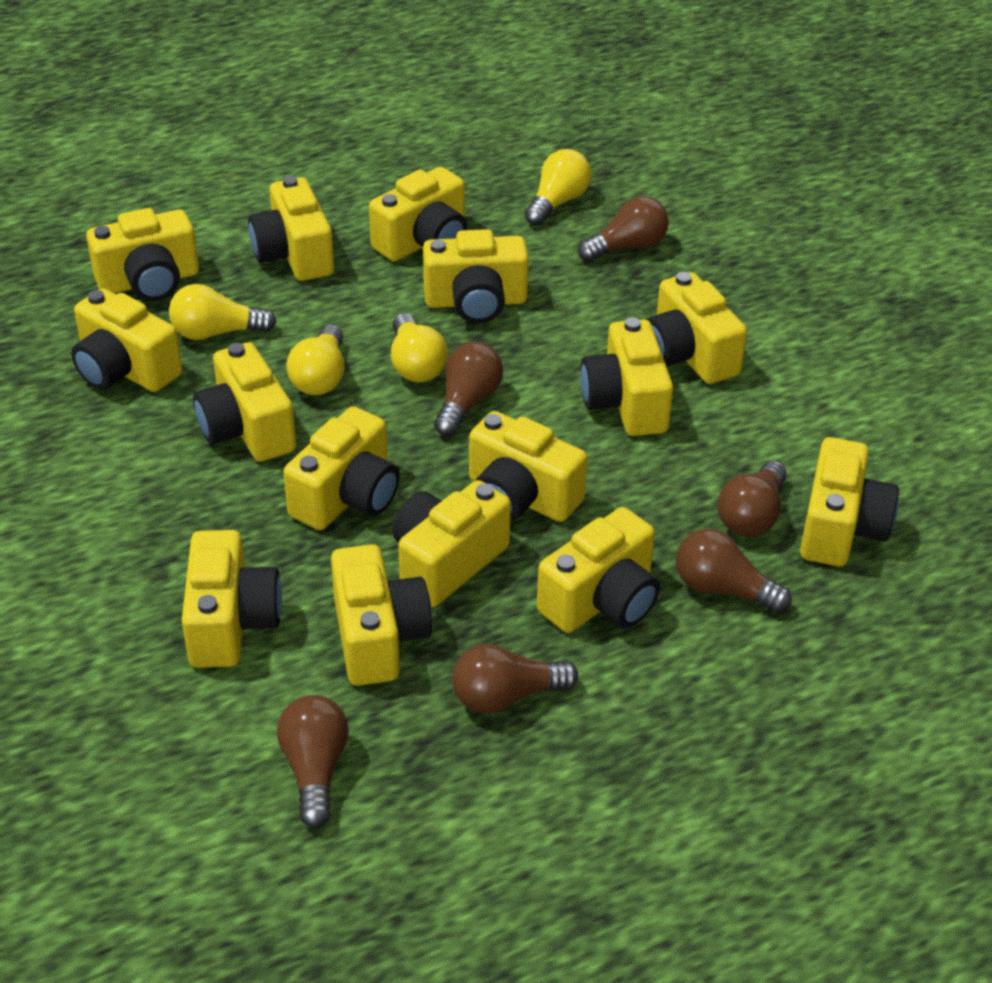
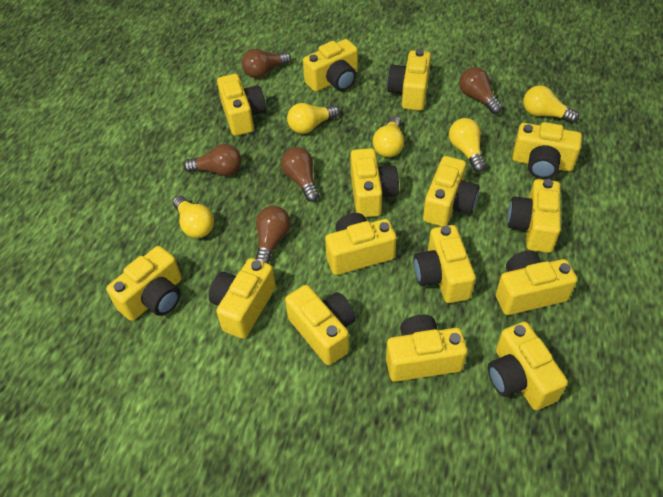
brown light bulb: 6 -> 5
yellow light bulb: 4 -> 5

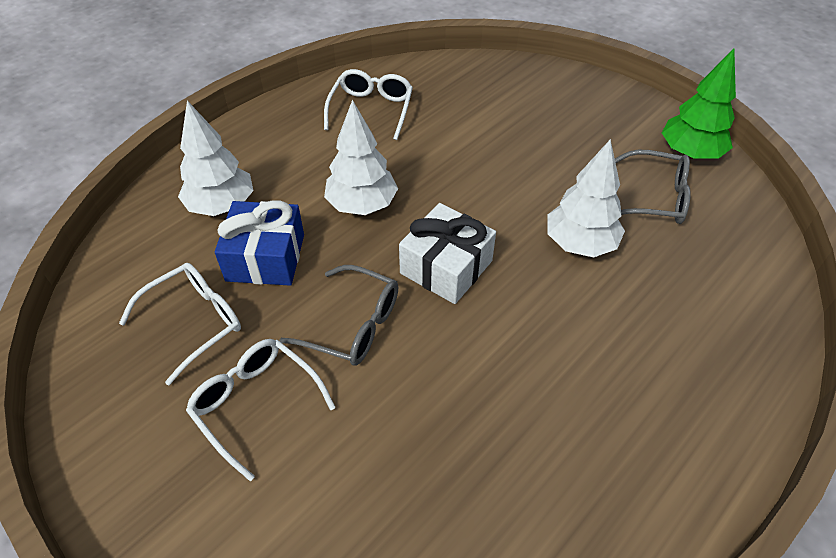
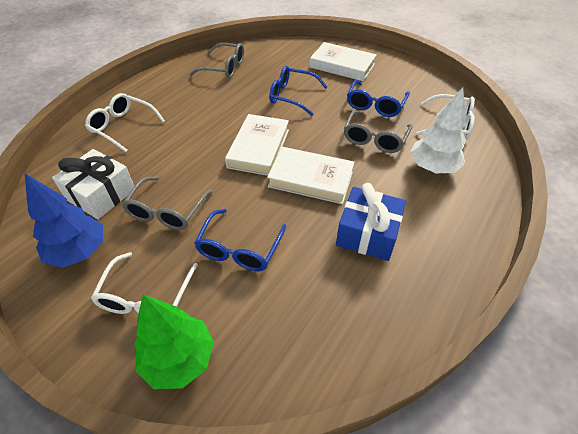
blue glasses: 0 -> 3
blue tree: 0 -> 1
grey glasses: 2 -> 3
white book: 0 -> 3
white tree: 3 -> 1

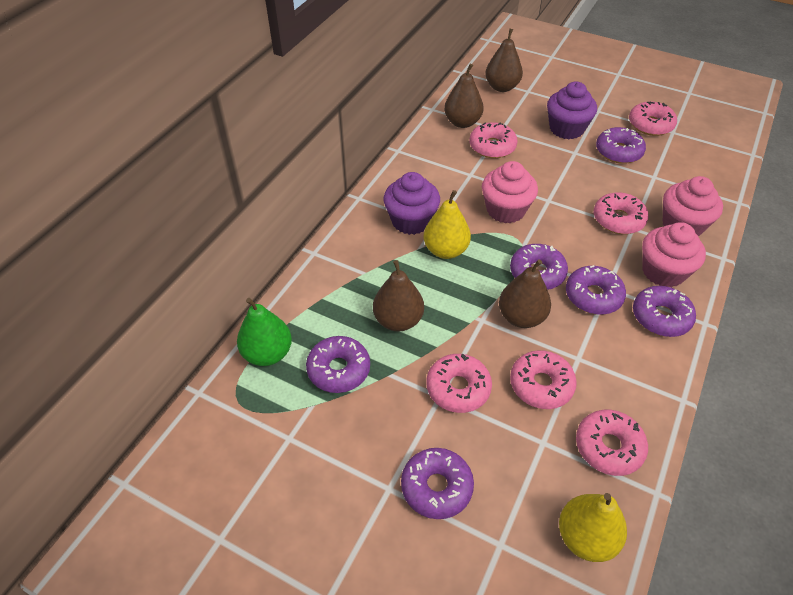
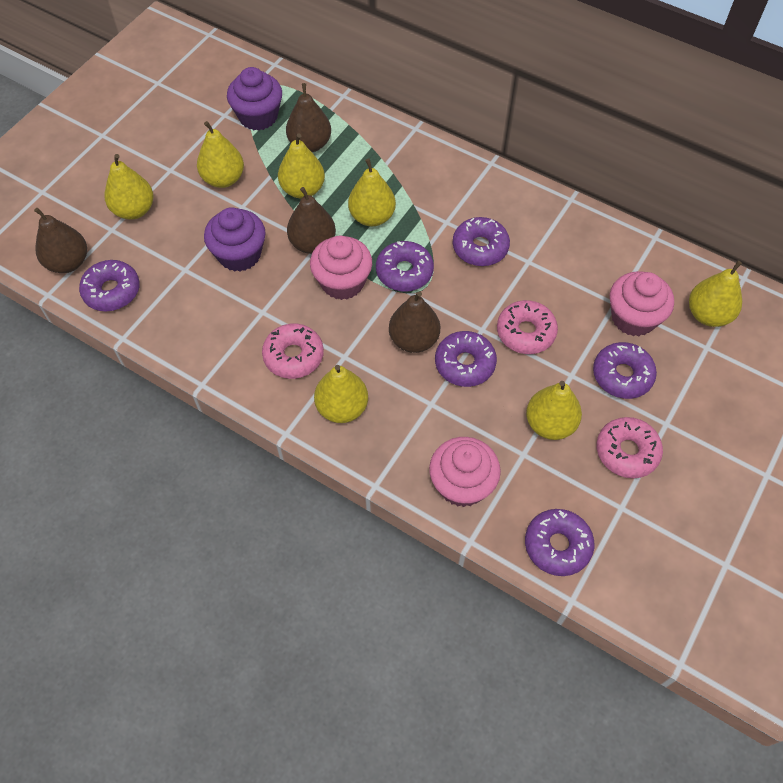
green pear: 1 -> 0
pink donut: 6 -> 3
yellow pear: 2 -> 7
══════════
AIM OF THE EXERCISE: Set down the records exactly, without the pictures.

SOLUTION TO THE PROBLEM:
brown light bulb: 6 -> 5
yellow light bulb: 4 -> 5

blue glasses: 0 -> 3
blue tree: 0 -> 1
grey glasses: 2 -> 3
white book: 0 -> 3
white tree: 3 -> 1

green pear: 1 -> 0
pink donut: 6 -> 3
yellow pear: 2 -> 7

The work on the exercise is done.